## DATA PROVIDED
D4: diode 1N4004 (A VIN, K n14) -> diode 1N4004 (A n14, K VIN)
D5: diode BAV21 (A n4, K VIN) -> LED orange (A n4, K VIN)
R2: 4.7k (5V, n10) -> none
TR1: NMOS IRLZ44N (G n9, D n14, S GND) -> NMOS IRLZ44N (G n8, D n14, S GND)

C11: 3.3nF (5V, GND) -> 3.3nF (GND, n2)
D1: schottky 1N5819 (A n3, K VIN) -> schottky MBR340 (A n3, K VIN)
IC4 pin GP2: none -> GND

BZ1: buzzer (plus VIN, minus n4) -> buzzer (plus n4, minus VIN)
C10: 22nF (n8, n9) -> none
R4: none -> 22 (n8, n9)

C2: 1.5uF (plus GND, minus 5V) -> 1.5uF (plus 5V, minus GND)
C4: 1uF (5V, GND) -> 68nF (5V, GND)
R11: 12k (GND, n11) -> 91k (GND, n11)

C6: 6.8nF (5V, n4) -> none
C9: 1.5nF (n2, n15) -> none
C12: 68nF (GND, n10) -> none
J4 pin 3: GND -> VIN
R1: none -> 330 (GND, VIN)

* * *

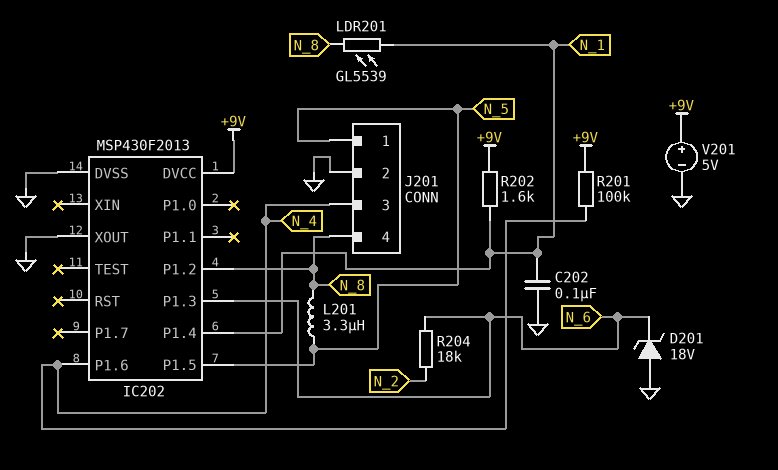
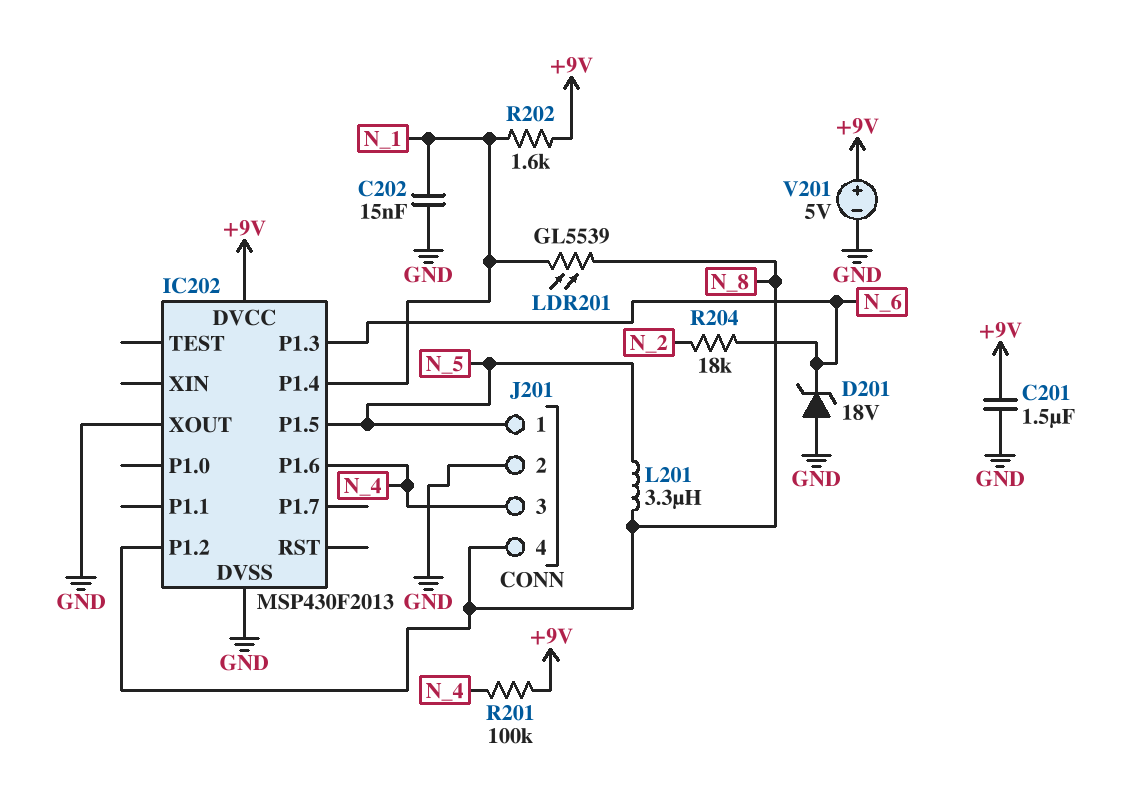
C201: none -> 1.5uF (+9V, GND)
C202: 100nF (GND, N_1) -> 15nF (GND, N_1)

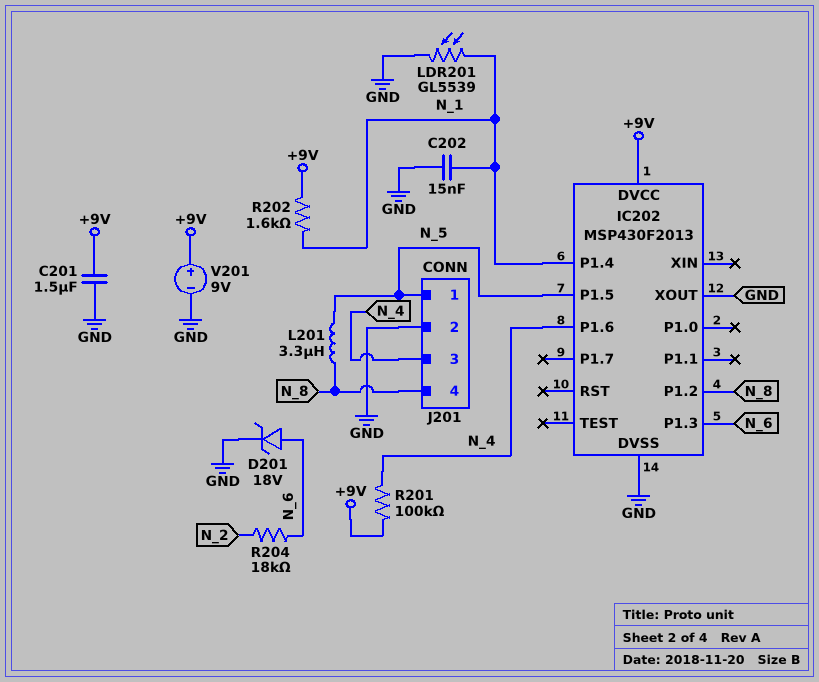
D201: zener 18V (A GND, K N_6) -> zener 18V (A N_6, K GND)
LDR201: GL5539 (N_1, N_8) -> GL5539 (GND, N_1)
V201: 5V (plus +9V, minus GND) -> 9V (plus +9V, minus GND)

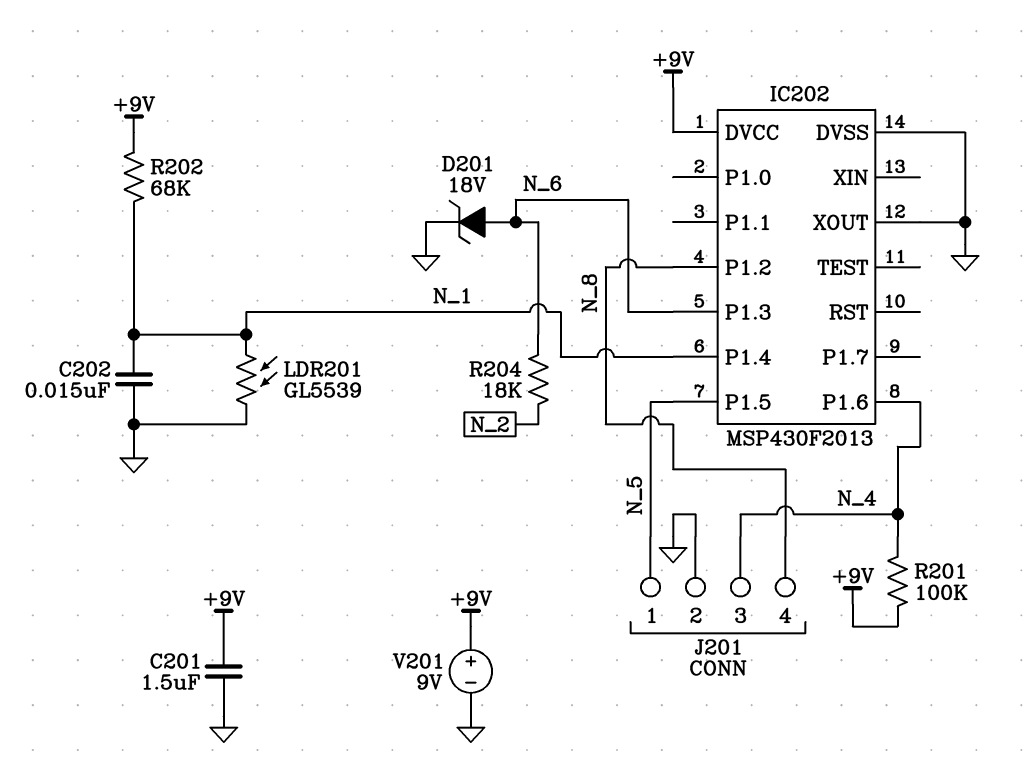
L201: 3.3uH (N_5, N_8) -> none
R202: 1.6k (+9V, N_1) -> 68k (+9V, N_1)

---

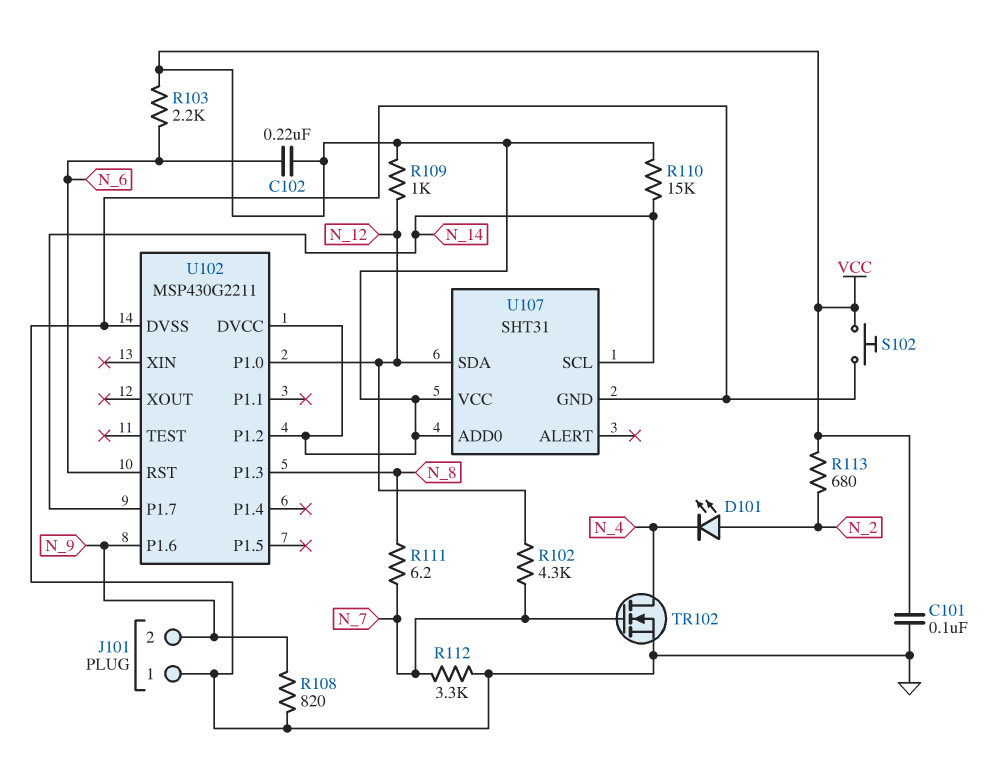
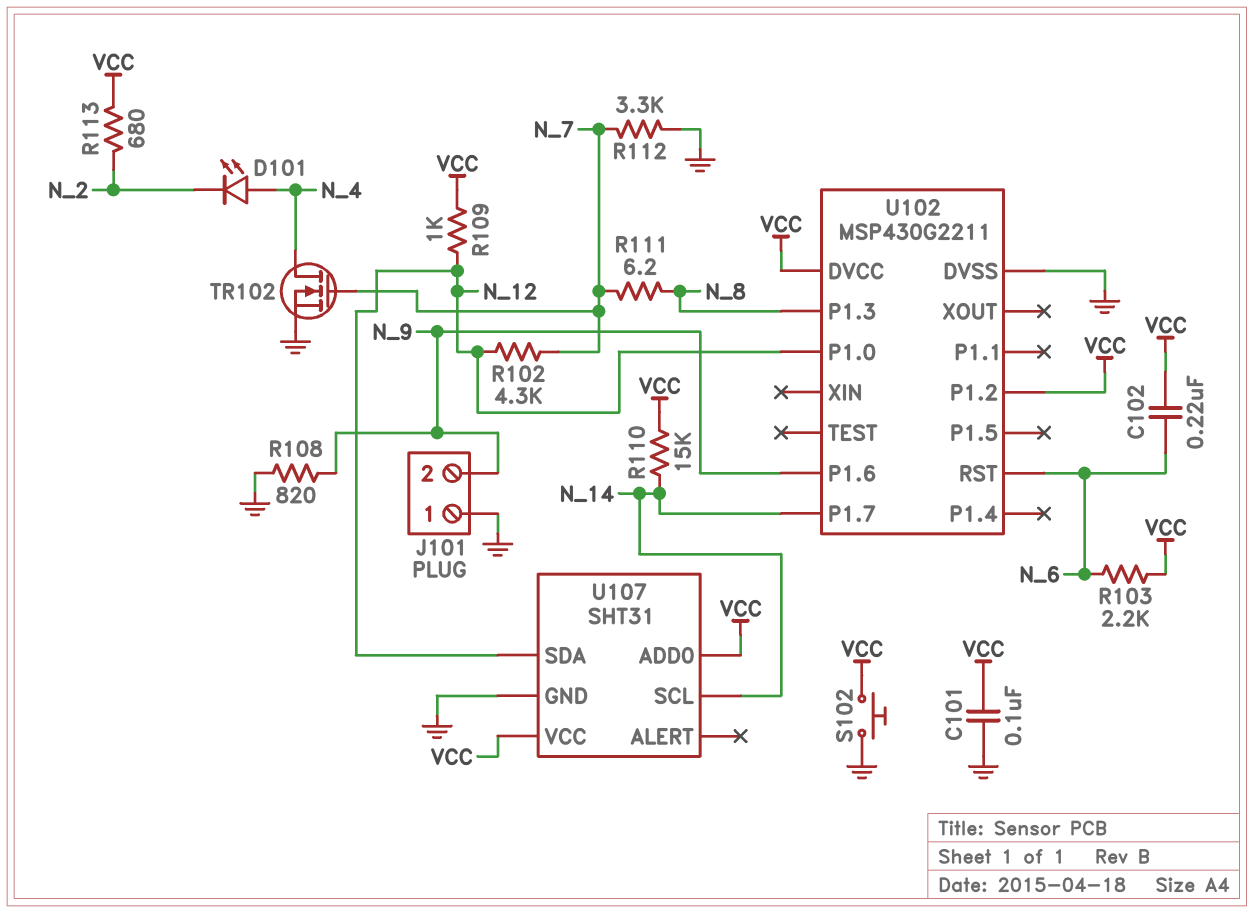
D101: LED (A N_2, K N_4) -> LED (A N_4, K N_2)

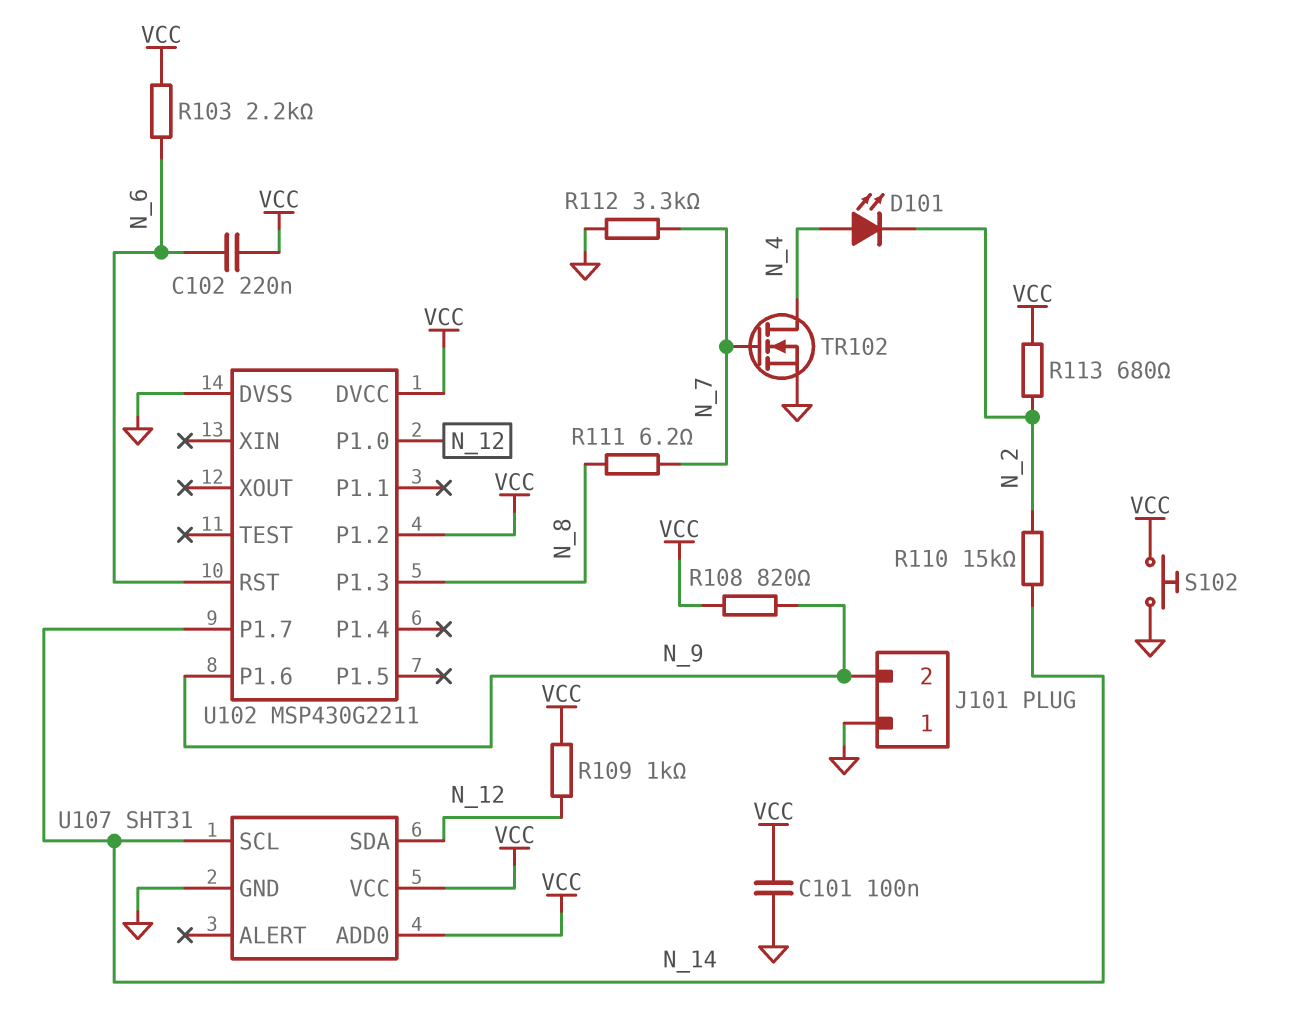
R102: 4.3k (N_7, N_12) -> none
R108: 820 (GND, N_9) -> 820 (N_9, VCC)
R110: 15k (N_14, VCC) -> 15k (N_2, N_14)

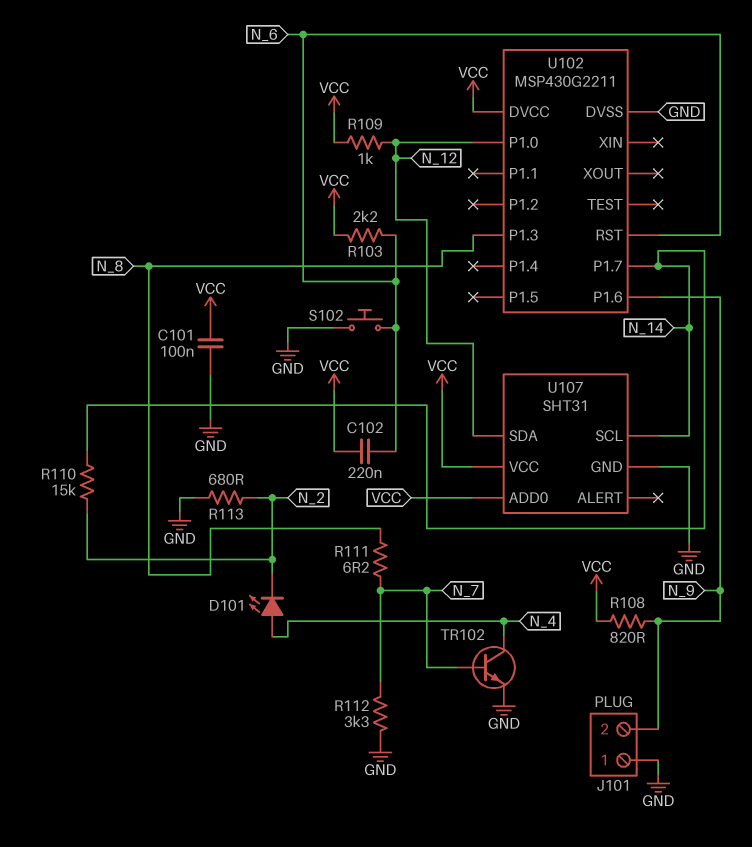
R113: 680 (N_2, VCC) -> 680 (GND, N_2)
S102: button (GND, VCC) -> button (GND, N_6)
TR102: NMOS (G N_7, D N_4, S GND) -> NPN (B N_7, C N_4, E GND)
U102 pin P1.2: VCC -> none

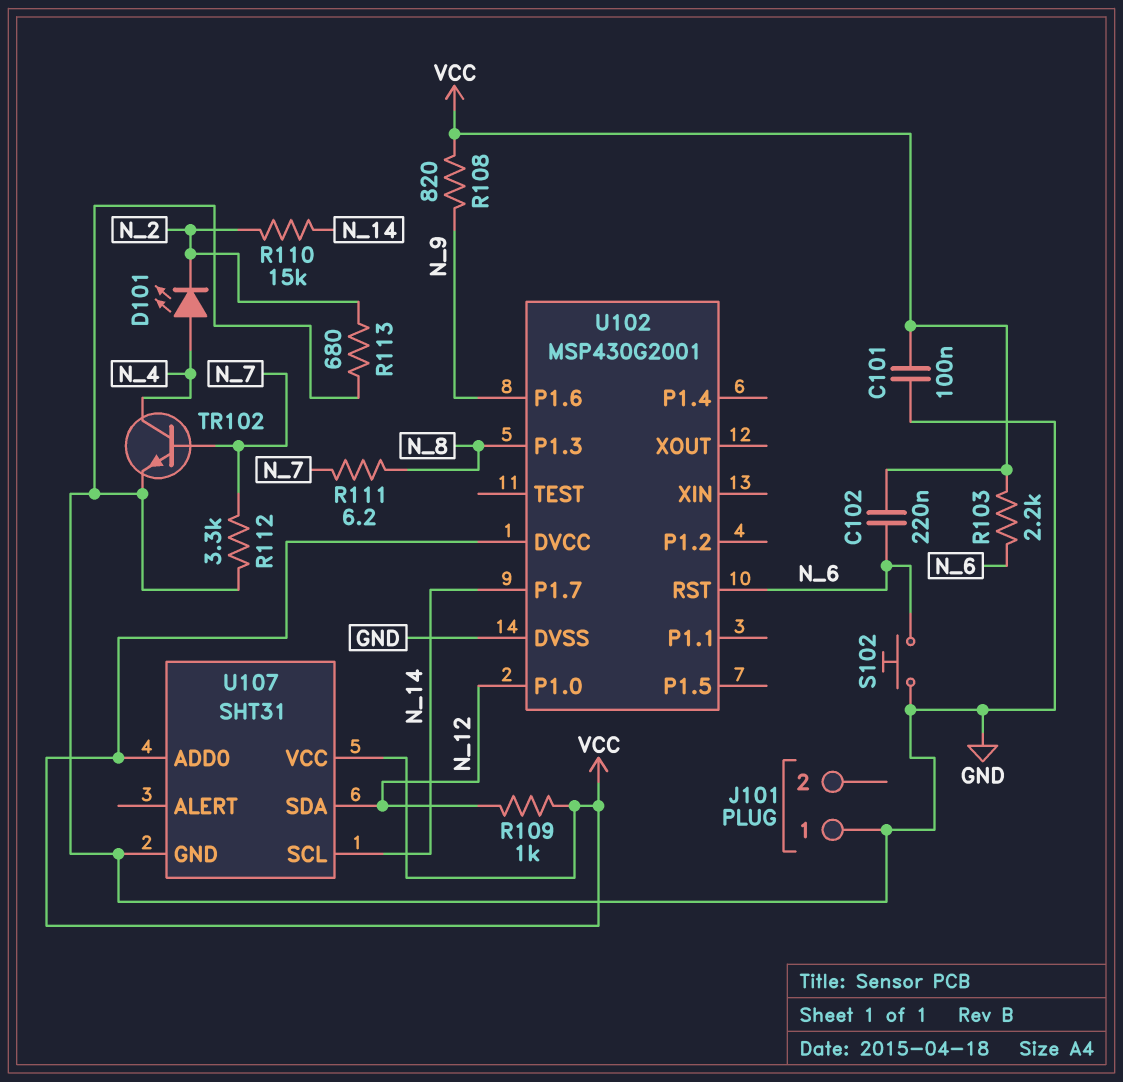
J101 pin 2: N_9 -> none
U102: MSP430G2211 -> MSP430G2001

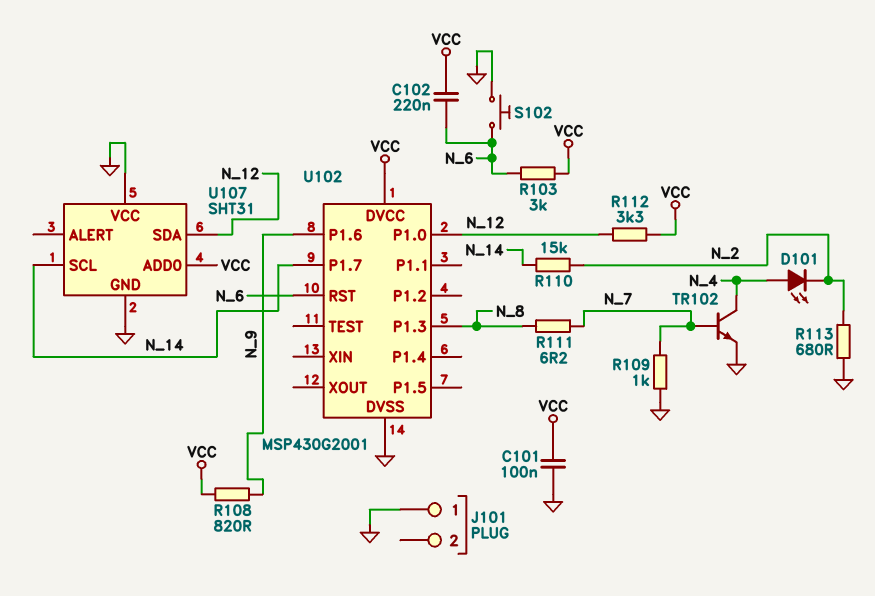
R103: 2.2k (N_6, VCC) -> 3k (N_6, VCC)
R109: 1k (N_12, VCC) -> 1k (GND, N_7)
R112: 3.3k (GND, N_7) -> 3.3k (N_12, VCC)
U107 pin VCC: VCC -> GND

## WORK TASK
Among the entries above, locate the line with "V201: 5V (plus" and the line with "R202: 1.6k (+9V, N_1) -> 68k (+9V, N_1)". Give those two lines and all lines between them again, exactly, leaving out the pictures.

## SOLUTION BELOW
V201: 5V (plus +9V, minus GND) -> 9V (plus +9V, minus GND)

L201: 3.3uH (N_5, N_8) -> none
R202: 1.6k (+9V, N_1) -> 68k (+9V, N_1)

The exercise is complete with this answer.